:: Your task ::
Reproduce, from the line containing "raw.odt: [968,693,1011,748] ->" to the last line of the material, every line exactly.

*** Available records Section Begins ***

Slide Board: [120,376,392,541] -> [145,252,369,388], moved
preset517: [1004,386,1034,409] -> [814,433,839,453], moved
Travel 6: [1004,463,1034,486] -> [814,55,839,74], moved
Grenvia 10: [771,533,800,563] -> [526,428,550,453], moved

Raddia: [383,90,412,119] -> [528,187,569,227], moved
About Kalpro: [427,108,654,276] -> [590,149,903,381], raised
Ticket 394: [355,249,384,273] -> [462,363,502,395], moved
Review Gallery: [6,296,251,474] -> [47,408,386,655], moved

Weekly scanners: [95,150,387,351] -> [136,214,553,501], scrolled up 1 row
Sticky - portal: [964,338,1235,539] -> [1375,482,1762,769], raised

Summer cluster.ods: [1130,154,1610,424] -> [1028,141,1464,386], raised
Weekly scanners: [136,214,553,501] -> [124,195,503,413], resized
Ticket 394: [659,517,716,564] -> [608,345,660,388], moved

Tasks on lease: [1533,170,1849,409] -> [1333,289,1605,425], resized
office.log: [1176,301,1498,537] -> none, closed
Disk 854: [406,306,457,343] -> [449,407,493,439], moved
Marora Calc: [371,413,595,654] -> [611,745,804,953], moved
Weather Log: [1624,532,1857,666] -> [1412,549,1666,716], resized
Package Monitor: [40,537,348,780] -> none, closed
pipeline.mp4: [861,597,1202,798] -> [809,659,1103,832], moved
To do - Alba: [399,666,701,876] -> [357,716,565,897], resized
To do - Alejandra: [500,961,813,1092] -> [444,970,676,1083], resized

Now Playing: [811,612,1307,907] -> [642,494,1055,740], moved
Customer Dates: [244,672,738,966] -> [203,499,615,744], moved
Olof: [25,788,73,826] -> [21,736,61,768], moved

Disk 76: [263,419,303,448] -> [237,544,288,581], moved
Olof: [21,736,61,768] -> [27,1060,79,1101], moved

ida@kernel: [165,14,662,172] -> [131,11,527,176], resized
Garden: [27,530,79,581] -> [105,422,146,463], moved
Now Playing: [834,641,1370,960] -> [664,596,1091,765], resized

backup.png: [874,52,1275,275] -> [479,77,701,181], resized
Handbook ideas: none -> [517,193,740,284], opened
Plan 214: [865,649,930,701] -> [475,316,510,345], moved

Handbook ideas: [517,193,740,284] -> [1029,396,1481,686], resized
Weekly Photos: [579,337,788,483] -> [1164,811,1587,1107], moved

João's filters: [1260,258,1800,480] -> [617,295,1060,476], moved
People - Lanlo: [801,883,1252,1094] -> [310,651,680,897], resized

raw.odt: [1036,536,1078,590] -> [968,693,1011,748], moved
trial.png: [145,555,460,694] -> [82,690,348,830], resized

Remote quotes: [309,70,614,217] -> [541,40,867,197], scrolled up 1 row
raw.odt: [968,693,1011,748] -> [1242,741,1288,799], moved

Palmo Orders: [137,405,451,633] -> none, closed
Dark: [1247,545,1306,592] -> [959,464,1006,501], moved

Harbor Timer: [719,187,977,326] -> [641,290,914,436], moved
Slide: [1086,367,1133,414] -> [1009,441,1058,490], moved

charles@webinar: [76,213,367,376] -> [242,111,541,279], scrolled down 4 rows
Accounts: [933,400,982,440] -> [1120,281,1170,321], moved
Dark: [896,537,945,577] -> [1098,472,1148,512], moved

*** Available records Section Ends ***

:: Solution to this exercise ::
raw.odt: [968,693,1011,748] -> [1242,741,1288,799], moved

Palmo Orders: [137,405,451,633] -> none, closed
Dark: [1247,545,1306,592] -> [959,464,1006,501], moved

Harbor Timer: [719,187,977,326] -> [641,290,914,436], moved
Slide: [1086,367,1133,414] -> [1009,441,1058,490], moved

charles@webinar: [76,213,367,376] -> [242,111,541,279], scrolled down 4 rows
Accounts: [933,400,982,440] -> [1120,281,1170,321], moved
Dark: [896,537,945,577] -> [1098,472,1148,512], moved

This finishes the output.